**What is needed:** Below are some records. Return exactly the lines from the one containing "black rectangle: (950, 692)" through the one containing "purple rectangle: (951, 893)", both included, and only those.

[Synthetic shape transformation data]
━━━━━━━━

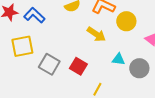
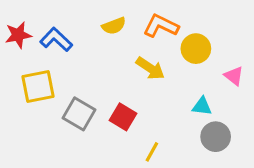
cyan triangle: (118, 59) -> (202, 106), moved
gray circle: (139, 68) -> (216, 137), moved

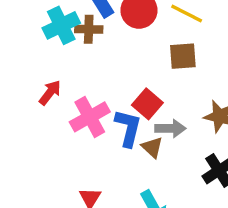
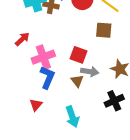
red square: (147, 104) -> (79, 55), turned -30
blue L-shape: (128, 128) -> (47, 77), moved

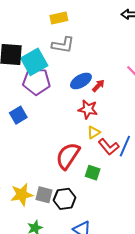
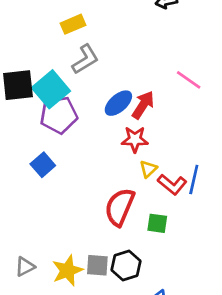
gray L-shape: (63, 45) -> (85, 59), turned -30
red arrow: (98, 86) -> (143, 105), size x1.5

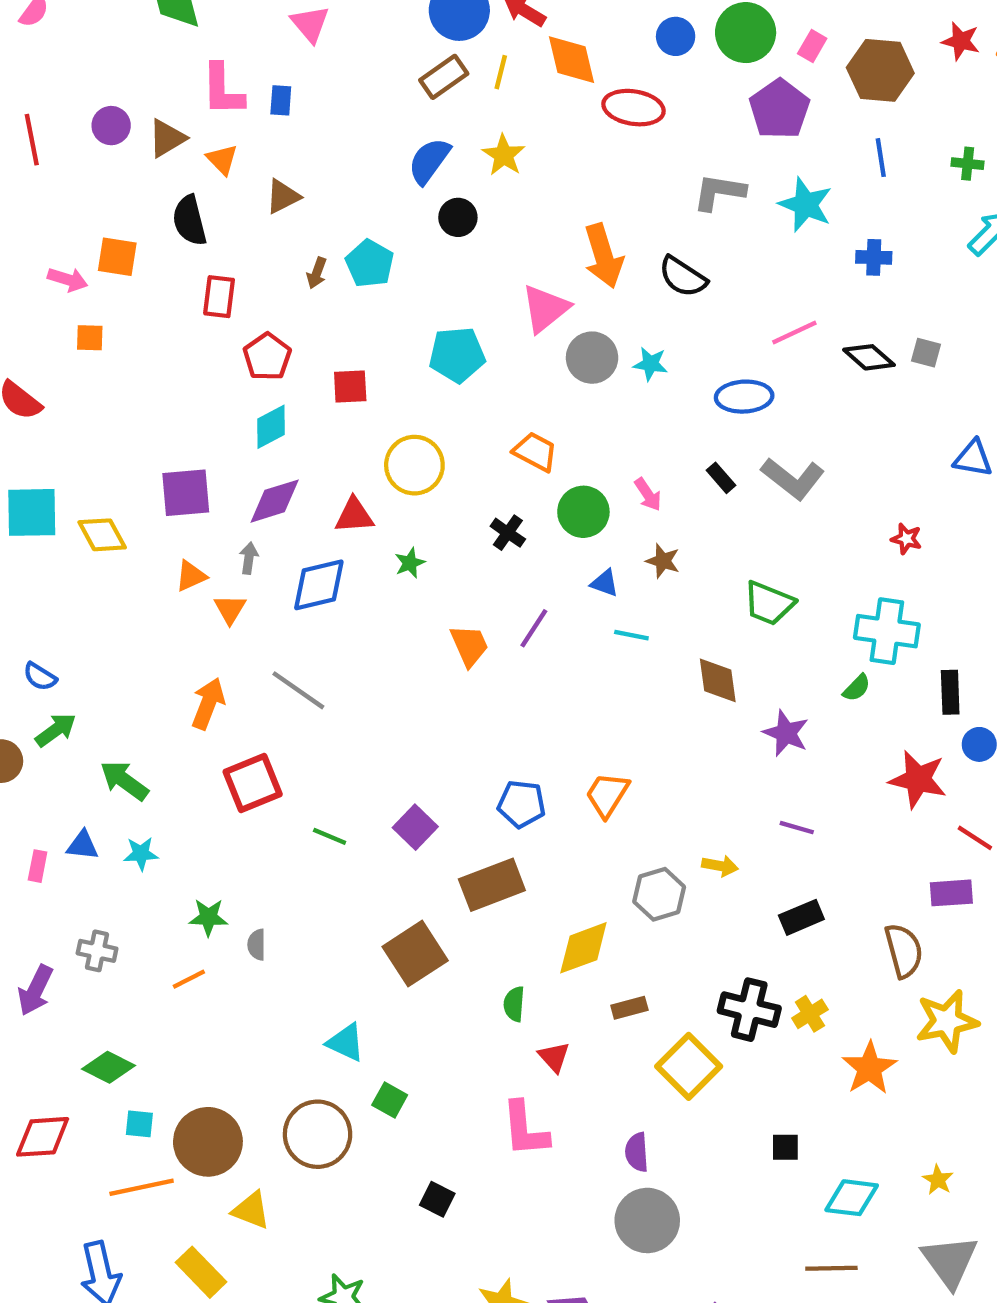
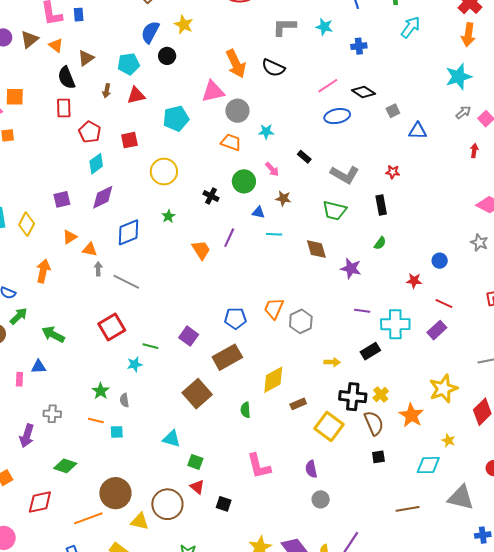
cyan star: (805, 205) -> (324, 27), size x0.7
black semicircle: (190, 220) -> (66, 78), moved
cyan pentagon: (370, 264) -> (129, 64), moved, turned -30
pink triangle: (545, 309) -> (213, 92), turned 35
gray square: (926, 353) -> (393, 111), moved, turned -32
cyan star: (650, 364) -> (266, 132), moved
blue ellipse: (744, 397) -> (337, 116), moved
orange trapezoid: (535, 452) -> (231, 142), moved
gray L-shape: (793, 478) -> (345, 175), moved
purple square: (186, 493) -> (62, 199), size x0.7
red triangle: (354, 515) -> (136, 95), moved
yellow diamond: (102, 535) -> (27, 224), turned 65
gray arrow: (249, 558) -> (98, 269), moved
orange triangle: (230, 609) -> (90, 249), turned -42
cyan cross: (887, 631) -> (395, 324), moved
black rectangle: (950, 692) -> (381, 205), moved
orange arrow: (208, 704) -> (43, 271), moved
red star: (918, 779) -> (414, 281), size x0.6
cyan star: (141, 854) -> (135, 364), moved
yellow arrow: (720, 866) -> (332, 362), moved
purple rectangle: (951, 893) -> (437, 330), turned -30
gray hexagon: (659, 894) -> (301, 321), moved
green star: (208, 917) -> (101, 391), turned -30
brown semicircle: (904, 951) -> (374, 423), moved
orange line: (189, 979) -> (96, 420), turned 49
red triangle: (554, 1057) -> (197, 487), moved
cyan square: (139, 1124) -> (117, 432), moved
brown circle: (318, 1134) -> (167, 504), moved
yellow star: (938, 1180) -> (448, 440), moved
cyan diamond: (852, 1198) -> (428, 465), moved
gray circle: (647, 1220) -> (321, 499), size x0.6
gray triangle: (950, 1261) -> (461, 498), turned -32

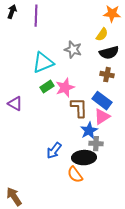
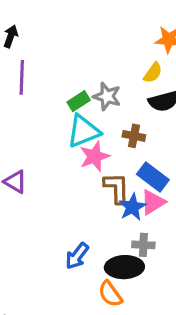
purple line: (36, 16) -> (22, 77), moved
cyan triangle: (43, 63) -> (83, 131), moved
brown cross: (107, 75) -> (134, 136), moved
green rectangle: (47, 87) -> (79, 101), moved
blue star: (89, 131) -> (132, 207), moved

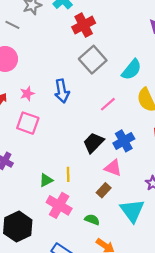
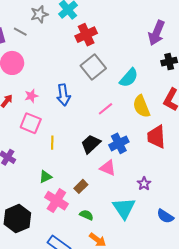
yellow line: (68, 174) -> (52, 143), moved
brown rectangle: (104, 190) -> (81, 186), moved

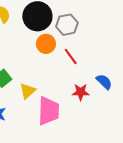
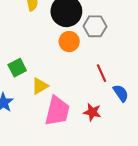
red line: (71, 57) -> (102, 73), moved
red star: (81, 92) -> (92, 112), moved

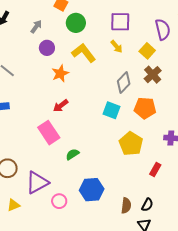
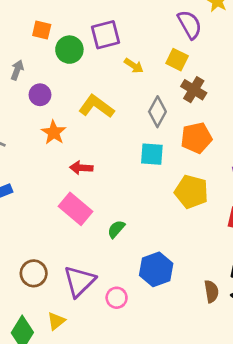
purple square: (120, 22) -> (106, 35), moved
yellow L-shape: (84, 53) -> (96, 106), moved
orange star: (60, 73) -> (54, 132), moved
red arrow: (61, 106) -> (81, 168), turned 56
brown semicircle: (126, 205) -> (211, 291), moved

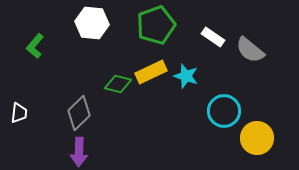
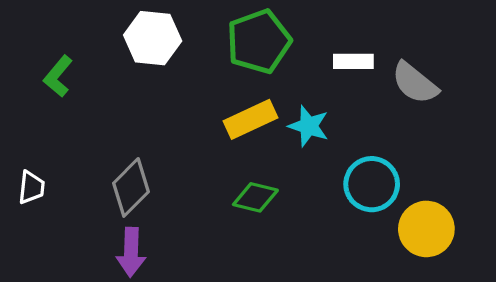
white rectangle: (213, 37) -> (353, 61), turned -35
green diamond: (118, 84) -> (255, 197), moved

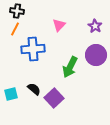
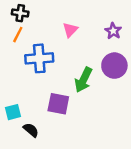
black semicircle: (34, 89) -> (31, 130), moved
purple square: (54, 98) -> (58, 104), moved, turned -36

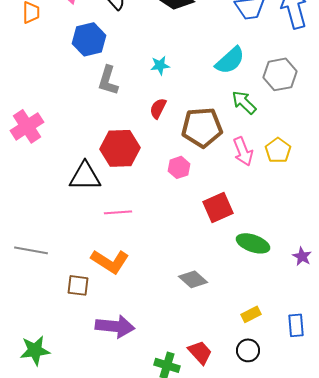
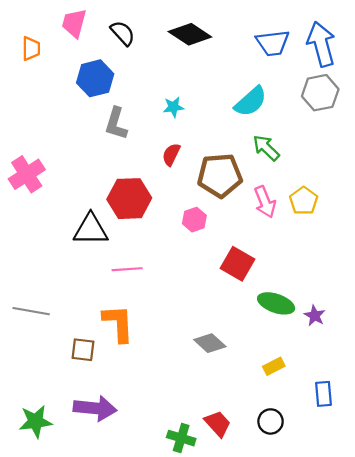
gray hexagon: (280, 74) -> (320, 93), moved
red square: (218, 207) -> (237, 264), turned -36
purple star: (302, 256) -> (315, 316), moved
orange L-shape: (110, 261) -> (118, 323), turned -126
yellow rectangle: (251, 314) -> (274, 366), moved
purple arrow: (115, 326) -> (95, 408), moved

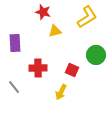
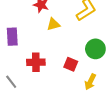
yellow arrow: (61, 92) -> (90, 82), moved

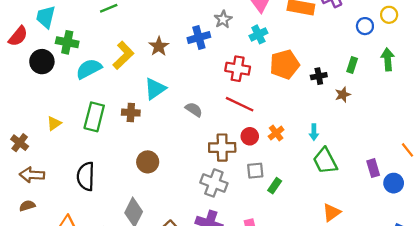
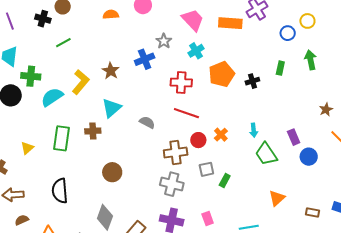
brown star: (343, 95) -> (326, 110), moved
purple rectangle: (373, 168) -> (294, 137), moved
blue circle: (394, 183) -> (309, 157), moved
brown semicircle: (27, 206) -> (22, 220), moved

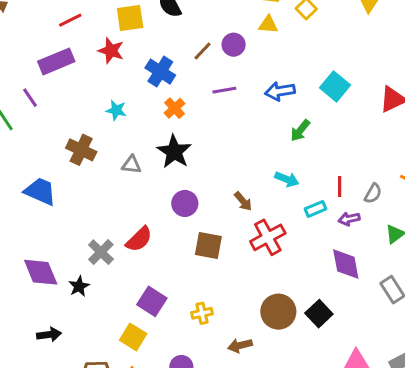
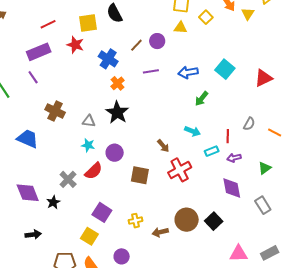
purple line: (30, 98) -> (33, 77), moved
cyan star: (116, 110) -> (88, 145), moved
gray semicircle: (373, 193) -> (249, 124), moved
purple circle: (185, 203) -> (115, 153), moved
brown arrow: (240, 345) -> (160, 232), moved

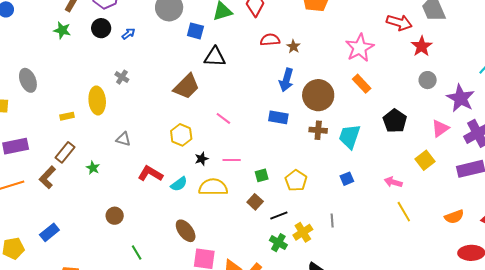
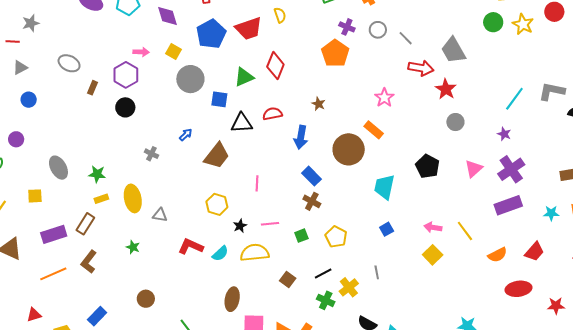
green star: (62, 30) -> (97, 174), moved
blue arrow: (128, 34) -> (186, 135), moved
red semicircle: (270, 40) -> (272, 114), moved
pink star: (360, 48) -> (384, 98), size x0.7
blue arrow: (286, 80) -> (301, 137), moved
orange rectangle: (362, 84) -> (374, 130), moved
purple star: (461, 98) -> (504, 134), moved, size x0.5
yellow ellipse: (97, 100) -> (133, 198), moved
blue rectangle: (278, 117) -> (312, 176), turned 42
pink line: (223, 118) -> (257, 183), turned 63
brown cross: (318, 130) -> (312, 201), moved, turned 30
brown rectangle: (65, 152) -> (85, 224), moved
yellow square: (425, 160) -> (433, 255), moved
brown square: (255, 202) -> (288, 280), moved
yellow line: (404, 212) -> (465, 231), moved
brown circle: (115, 216) -> (146, 299), moved
brown ellipse: (186, 231) -> (232, 299), turned 55

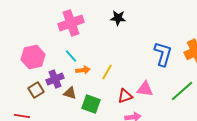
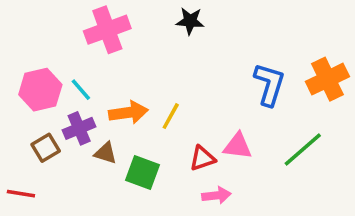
cyan line: (71, 56) -> (81, 90), moved
orange arrow: (83, 70) -> (128, 113), size x1.5

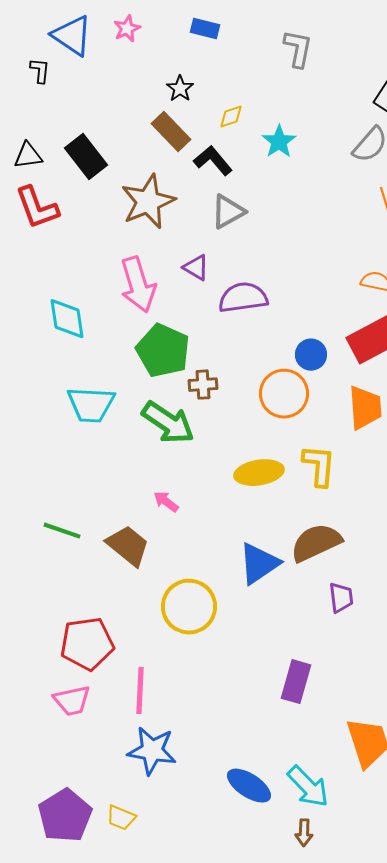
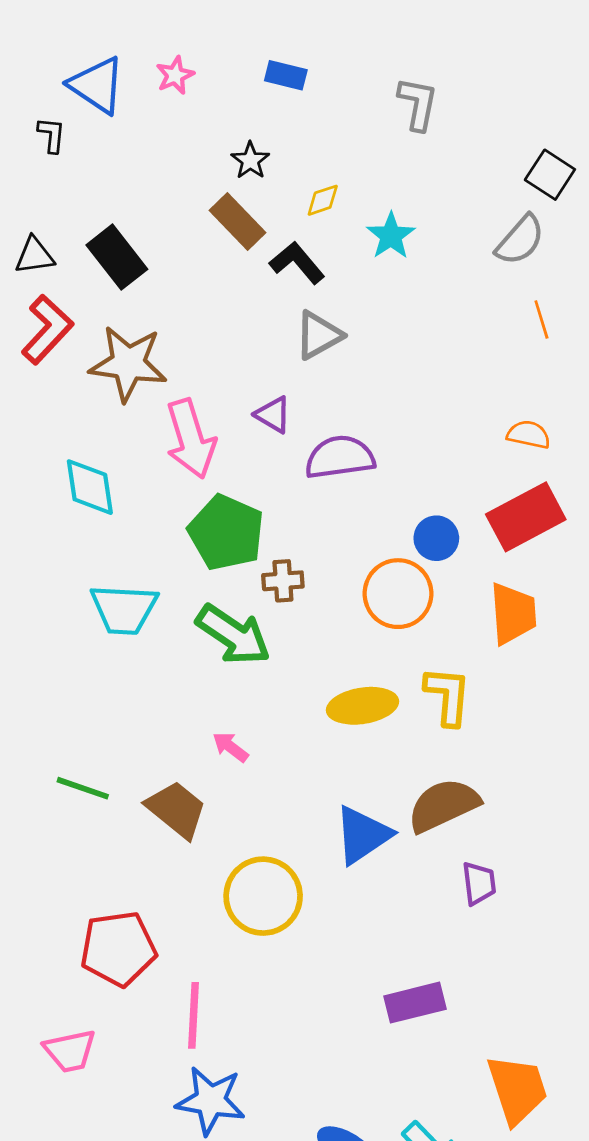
brown star: (148, 202) -> (128, 364), moved, turned 30
red L-shape: (37, 208) -> (47, 329), turned -117
purple rectangle: (296, 682) -> (415, 1003), turned 60
pink trapezoid: (72, 701) -> (70, 1051), moved

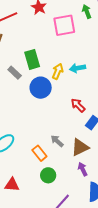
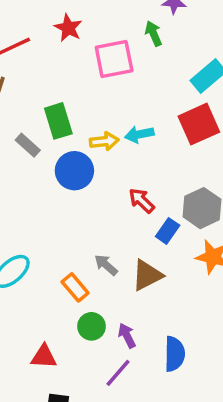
yellow arrow: (58, 71) -> (104, 141), turned 63
purple arrow: (83, 169) -> (127, 336), moved
red triangle: (12, 185) -> (44, 357), moved

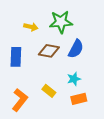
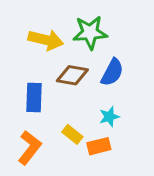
yellow arrow: (31, 27) -> (46, 40), size x1.6
blue rectangle: (16, 57) -> (34, 97), moved
orange rectangle: (79, 99) -> (99, 146), moved

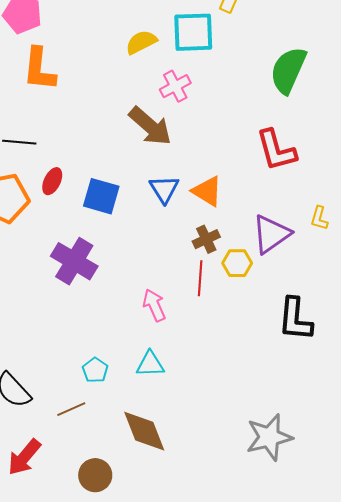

━━━━━━━━

**Response box:**
black rectangle: (950, 692) -> (381, 205), moved
orange arrow: (208, 704) -> (43, 271), moved
red star: (918, 779) -> (414, 281), size x0.6
cyan star: (141, 854) -> (135, 364), moved
yellow arrow: (720, 866) -> (332, 362), moved
purple rectangle: (951, 893) -> (437, 330), turned -30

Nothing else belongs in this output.